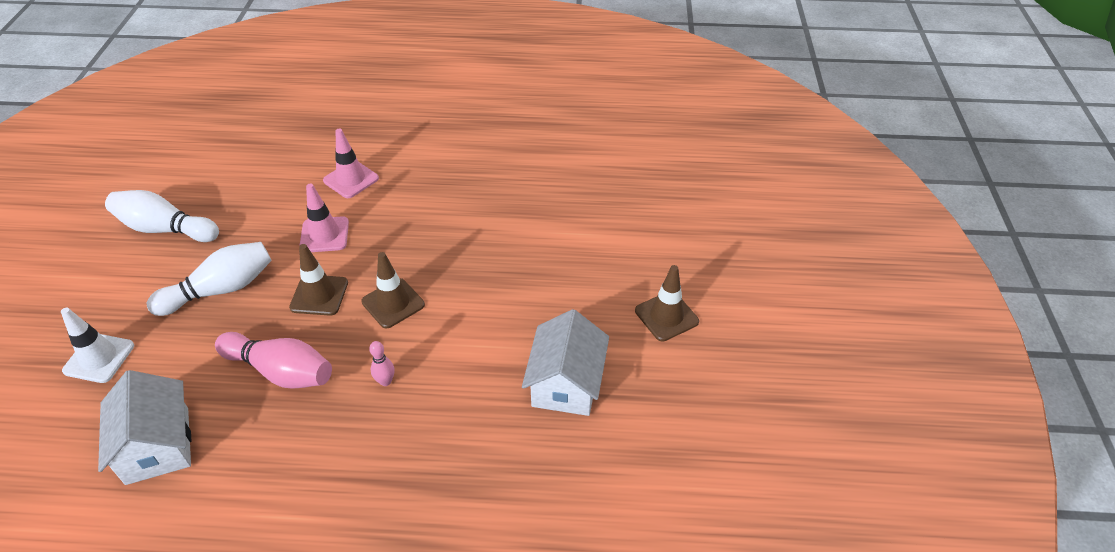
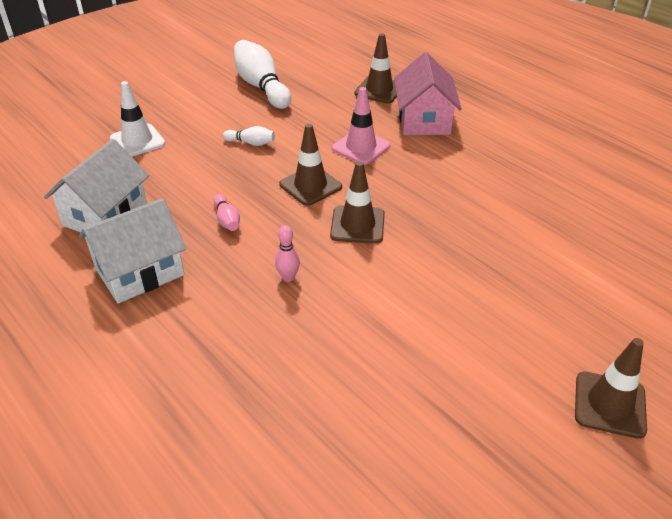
camera: 45 degrees right, 5 degrees down
(221, 290) = (251, 143): white bowling pin -> white bowling pin, size x0.47
(281, 371) = (227, 220): pink bowling pin -> pink bowling pin, size x0.47
(283, 172) = (379, 90): none -> brown traffic cone
(351, 179) = (424, 120): pink traffic cone -> pink house
(566, 383) = (435, 388): white house -> white house (139, 271)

▶ **TASK GOAL**: In the entries above, find every line with the word "house" and list it.

▶ **RESPONSE TO THE EXERCISE**:
(351, 179) = (424, 120): pink traffic cone -> pink house
(566, 383) = (435, 388): white house -> white house (139, 271)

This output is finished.